--- The problem ---
Rewrite the records as a Markdown table with the columns Row and Line, one numbered row per line and no rows for blank lines. Begin at the first line of the records and stop after the line containing "Question: Which object is the".

((

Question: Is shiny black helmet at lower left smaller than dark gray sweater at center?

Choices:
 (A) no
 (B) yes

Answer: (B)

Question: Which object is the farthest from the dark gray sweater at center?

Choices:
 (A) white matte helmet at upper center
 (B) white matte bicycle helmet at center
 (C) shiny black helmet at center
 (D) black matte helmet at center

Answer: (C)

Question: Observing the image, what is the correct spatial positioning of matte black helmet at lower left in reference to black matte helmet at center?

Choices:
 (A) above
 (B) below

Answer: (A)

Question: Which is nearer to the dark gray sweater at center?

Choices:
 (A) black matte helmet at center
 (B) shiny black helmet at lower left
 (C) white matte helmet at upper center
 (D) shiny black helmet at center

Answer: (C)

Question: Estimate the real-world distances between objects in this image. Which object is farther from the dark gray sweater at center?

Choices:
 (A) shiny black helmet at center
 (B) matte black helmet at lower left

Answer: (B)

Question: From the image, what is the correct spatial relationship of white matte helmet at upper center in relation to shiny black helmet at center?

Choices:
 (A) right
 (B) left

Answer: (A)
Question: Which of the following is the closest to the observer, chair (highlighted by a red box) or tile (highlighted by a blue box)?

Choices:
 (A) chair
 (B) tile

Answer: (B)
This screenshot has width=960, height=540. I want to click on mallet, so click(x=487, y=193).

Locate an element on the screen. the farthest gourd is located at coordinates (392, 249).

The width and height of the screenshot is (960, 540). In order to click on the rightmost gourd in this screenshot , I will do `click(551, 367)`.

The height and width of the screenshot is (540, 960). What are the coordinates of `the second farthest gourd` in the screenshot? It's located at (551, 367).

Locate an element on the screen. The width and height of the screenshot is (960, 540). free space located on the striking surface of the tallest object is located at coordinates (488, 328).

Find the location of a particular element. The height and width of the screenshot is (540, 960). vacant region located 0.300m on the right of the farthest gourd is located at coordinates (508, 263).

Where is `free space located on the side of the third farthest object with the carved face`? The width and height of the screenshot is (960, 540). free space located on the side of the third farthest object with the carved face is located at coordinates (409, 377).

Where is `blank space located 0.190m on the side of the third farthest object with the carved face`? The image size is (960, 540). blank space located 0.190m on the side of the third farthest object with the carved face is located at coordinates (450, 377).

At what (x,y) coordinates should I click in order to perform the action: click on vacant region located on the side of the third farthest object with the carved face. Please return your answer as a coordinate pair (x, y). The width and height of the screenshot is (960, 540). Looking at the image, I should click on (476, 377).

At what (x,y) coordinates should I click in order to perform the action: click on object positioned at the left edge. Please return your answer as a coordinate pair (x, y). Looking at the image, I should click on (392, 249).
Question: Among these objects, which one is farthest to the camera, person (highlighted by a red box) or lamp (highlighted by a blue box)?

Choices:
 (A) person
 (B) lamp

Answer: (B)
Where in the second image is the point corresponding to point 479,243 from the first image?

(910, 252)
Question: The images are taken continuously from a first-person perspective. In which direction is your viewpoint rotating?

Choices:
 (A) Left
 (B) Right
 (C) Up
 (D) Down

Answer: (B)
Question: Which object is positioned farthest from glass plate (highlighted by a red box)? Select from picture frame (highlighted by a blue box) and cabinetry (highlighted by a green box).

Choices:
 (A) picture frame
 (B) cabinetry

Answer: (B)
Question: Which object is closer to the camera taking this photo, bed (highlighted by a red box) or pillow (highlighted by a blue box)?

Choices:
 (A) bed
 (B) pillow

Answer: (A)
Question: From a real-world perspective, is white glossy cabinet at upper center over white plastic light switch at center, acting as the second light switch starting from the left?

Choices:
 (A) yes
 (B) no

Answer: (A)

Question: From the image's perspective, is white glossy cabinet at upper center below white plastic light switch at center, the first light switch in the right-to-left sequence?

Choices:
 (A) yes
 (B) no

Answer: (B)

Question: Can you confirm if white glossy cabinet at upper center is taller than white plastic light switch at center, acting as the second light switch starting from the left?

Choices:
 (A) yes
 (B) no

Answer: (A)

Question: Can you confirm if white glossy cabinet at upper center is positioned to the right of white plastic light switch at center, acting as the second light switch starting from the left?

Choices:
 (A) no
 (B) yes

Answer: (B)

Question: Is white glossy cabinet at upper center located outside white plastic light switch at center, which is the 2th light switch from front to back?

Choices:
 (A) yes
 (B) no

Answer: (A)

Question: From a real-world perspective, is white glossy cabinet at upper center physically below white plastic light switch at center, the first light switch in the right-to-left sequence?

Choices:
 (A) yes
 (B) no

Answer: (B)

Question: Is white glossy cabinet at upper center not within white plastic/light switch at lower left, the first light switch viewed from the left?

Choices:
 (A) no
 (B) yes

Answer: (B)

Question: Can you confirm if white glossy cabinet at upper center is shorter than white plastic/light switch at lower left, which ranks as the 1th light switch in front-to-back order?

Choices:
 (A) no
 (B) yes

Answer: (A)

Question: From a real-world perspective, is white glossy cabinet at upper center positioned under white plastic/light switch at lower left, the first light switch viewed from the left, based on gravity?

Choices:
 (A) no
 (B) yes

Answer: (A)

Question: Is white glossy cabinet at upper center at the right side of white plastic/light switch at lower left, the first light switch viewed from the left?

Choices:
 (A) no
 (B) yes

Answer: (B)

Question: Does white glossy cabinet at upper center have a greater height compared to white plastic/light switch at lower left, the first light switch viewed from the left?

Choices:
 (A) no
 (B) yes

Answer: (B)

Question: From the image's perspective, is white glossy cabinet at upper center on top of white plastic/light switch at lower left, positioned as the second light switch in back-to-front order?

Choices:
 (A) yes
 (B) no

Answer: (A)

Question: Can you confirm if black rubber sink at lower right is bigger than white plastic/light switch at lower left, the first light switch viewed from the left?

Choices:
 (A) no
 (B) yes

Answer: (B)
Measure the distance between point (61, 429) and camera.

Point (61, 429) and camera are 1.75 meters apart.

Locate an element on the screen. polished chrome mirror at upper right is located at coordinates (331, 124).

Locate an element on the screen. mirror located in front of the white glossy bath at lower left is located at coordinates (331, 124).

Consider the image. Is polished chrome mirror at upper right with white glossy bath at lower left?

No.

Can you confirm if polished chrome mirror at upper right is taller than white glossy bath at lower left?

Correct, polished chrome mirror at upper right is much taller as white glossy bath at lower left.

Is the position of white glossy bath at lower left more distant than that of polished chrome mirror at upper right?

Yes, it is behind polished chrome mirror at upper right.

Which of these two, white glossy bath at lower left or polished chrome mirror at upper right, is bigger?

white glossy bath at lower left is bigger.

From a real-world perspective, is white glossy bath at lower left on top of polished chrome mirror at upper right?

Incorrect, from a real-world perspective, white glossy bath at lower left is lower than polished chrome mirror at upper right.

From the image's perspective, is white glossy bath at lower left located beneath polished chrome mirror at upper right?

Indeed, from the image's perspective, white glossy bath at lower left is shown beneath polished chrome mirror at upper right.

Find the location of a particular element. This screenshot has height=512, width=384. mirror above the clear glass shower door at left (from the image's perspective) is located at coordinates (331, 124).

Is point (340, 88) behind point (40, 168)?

))

--- Written response ---
| Row | Line |
|---|---|
| 1 | Question: Is shiny black helmet at lower left smaller than dark gray sweater at center? |
| 2 | Choices: |
| 3 |  (A) no |
| 4 |  (B) yes |
| 5 | Answer: (B) |
| 6 | Question: Which object is the farthest from the dark gray sweater at center? |